WORK REQUEST: If a line in the records contains the string "black", show that line.

DATASET EXCERPTS:
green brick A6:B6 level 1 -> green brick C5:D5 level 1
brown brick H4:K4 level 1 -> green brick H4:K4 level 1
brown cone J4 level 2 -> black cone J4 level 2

...

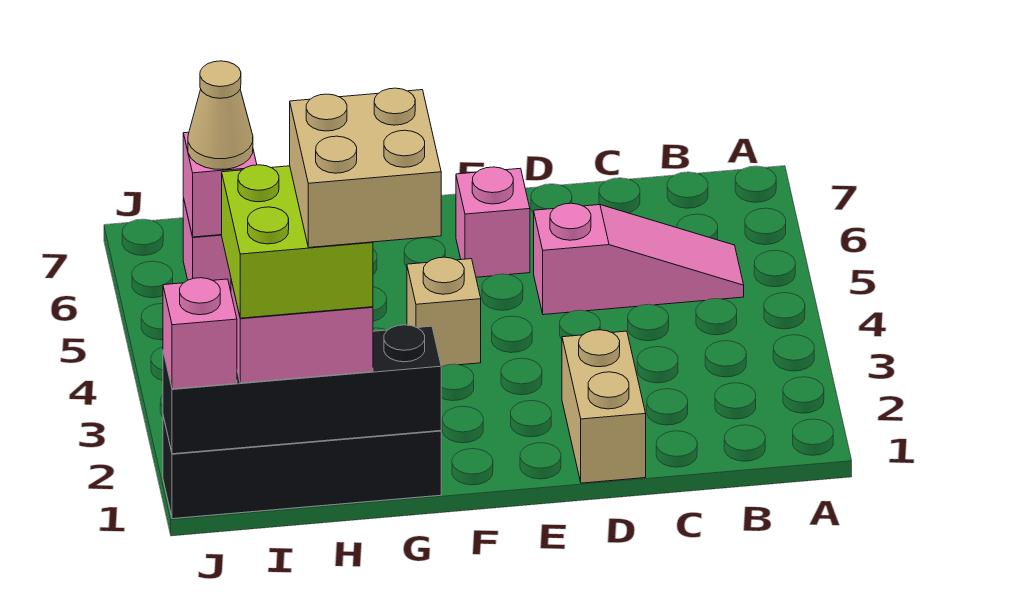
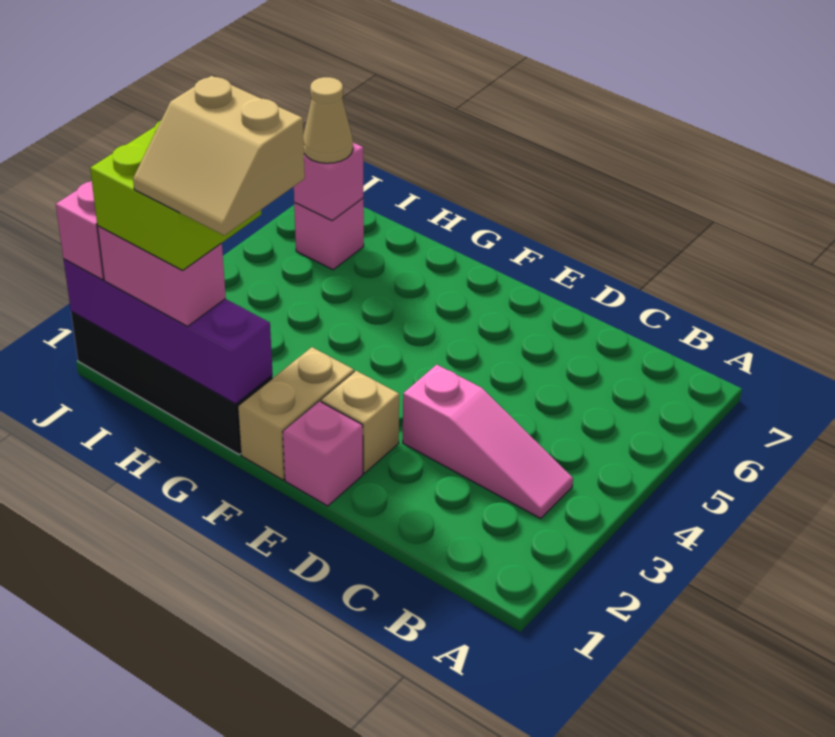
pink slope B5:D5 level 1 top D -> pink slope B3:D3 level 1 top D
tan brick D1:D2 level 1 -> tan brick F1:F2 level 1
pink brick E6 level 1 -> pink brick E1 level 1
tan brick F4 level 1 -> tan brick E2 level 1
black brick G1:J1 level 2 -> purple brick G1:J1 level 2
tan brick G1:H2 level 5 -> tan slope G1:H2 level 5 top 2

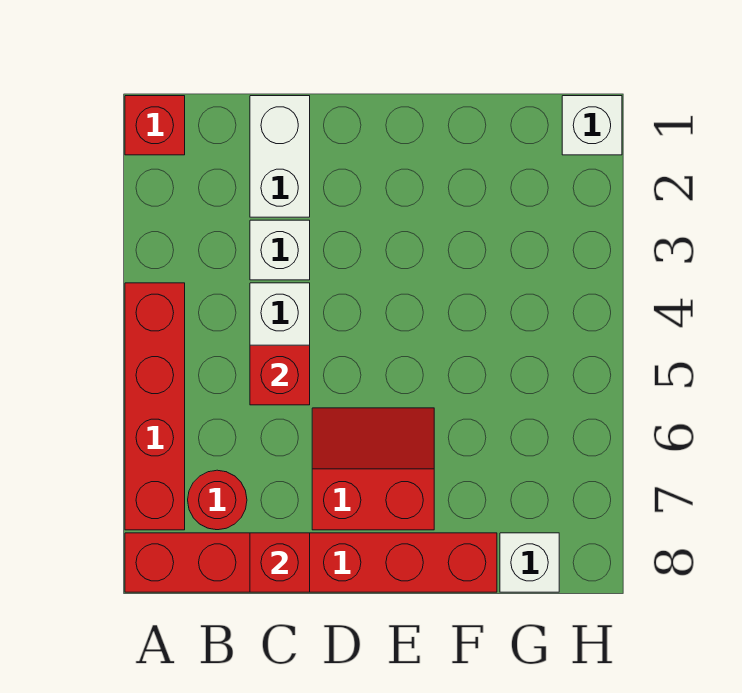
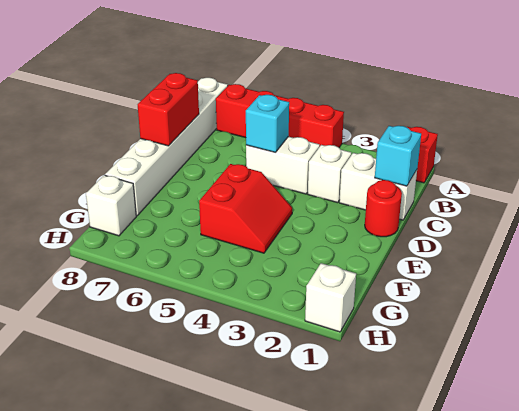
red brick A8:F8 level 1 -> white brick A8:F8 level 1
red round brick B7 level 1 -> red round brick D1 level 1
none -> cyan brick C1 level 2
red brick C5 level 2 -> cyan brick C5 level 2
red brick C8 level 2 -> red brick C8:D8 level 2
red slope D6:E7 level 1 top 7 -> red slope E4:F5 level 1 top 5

ANSWER SECTION:
brown cone J4 level 2 -> black cone J4 level 2
black brick G1:J1 level 2 -> purple brick G1:J1 level 2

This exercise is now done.